What is expected
In the records below, which lines include "violet"? Copy them.

Source data
+---+
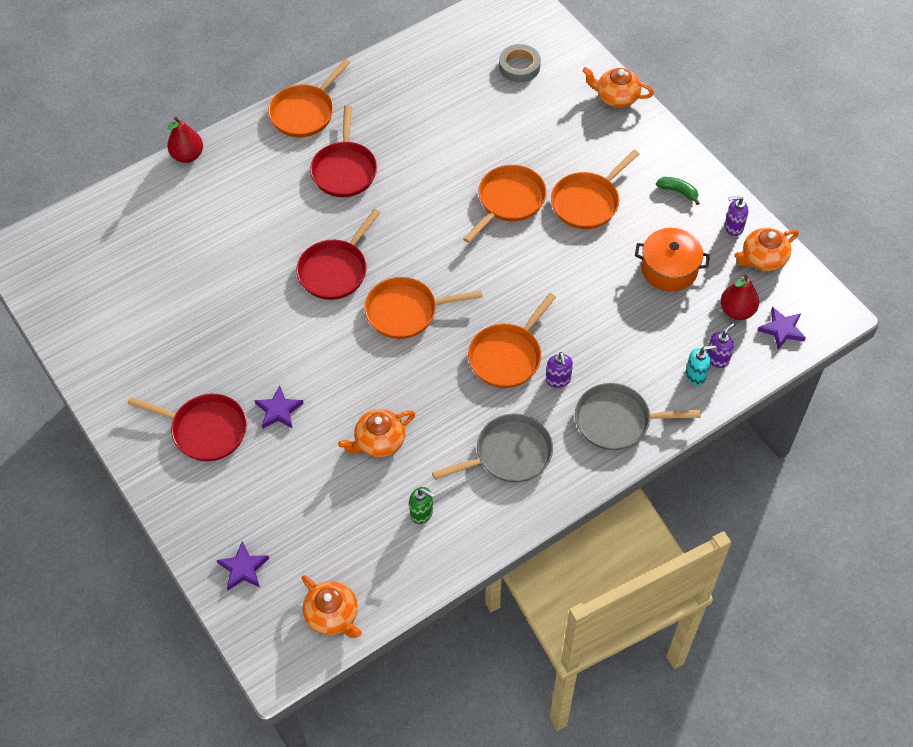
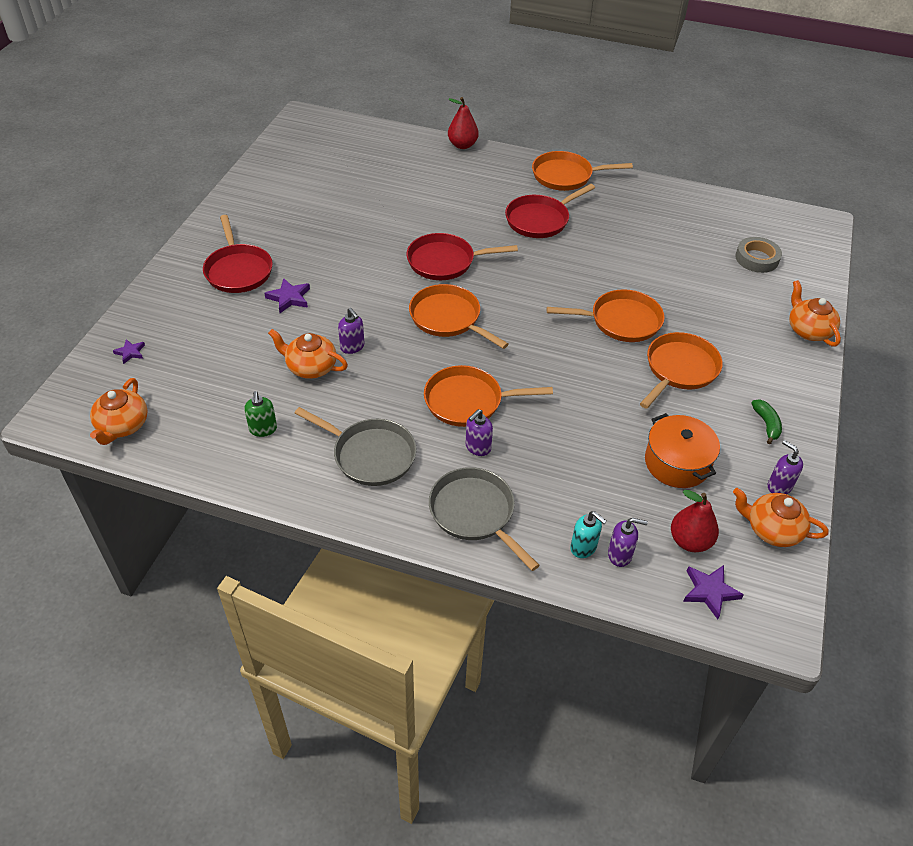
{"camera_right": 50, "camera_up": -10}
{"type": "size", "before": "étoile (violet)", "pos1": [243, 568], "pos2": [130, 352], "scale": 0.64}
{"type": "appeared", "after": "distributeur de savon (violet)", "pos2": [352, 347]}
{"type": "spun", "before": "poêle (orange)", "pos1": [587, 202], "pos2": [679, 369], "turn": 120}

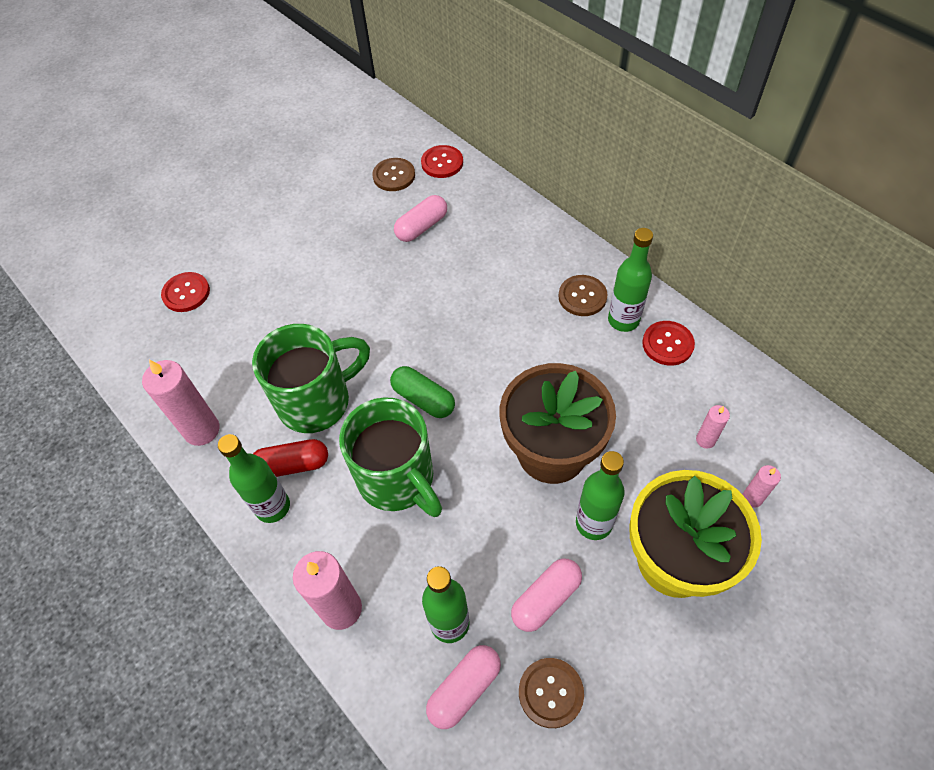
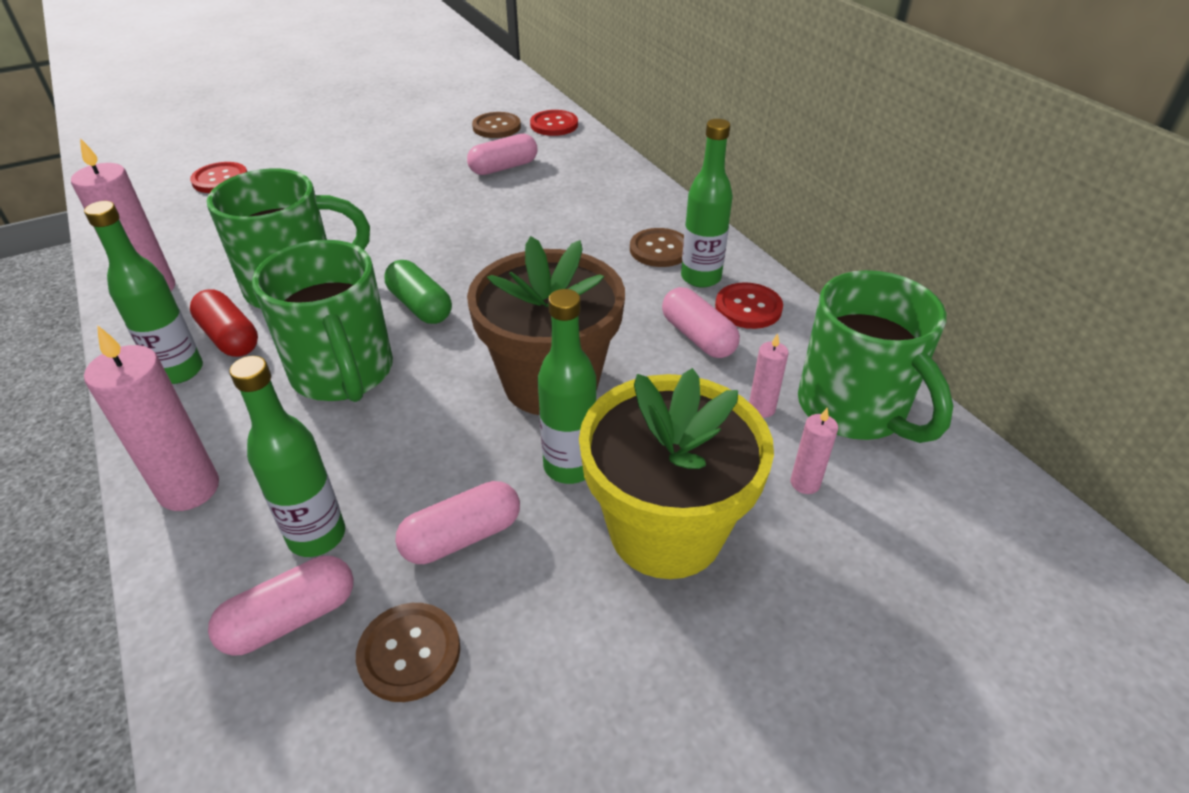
{"camera_right": 10, "camera_up": -15}
{"type": "spun", "before": "gélule (rouge)", "pos1": [292, 465], "pos2": [229, 337], "turn": 45}
{"type": "appeared", "after": "gélule (rose)", "pos2": [697, 337]}
{"type": "appeared", "after": "tasse (vert)", "pos2": [854, 409]}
+---+
Solution to the exercise
{"type": "size", "before": "étoile (violet)", "pos1": [243, 568], "pos2": [130, 352], "scale": 0.64}
{"type": "appeared", "after": "distributeur de savon (violet)", "pos2": [352, 347]}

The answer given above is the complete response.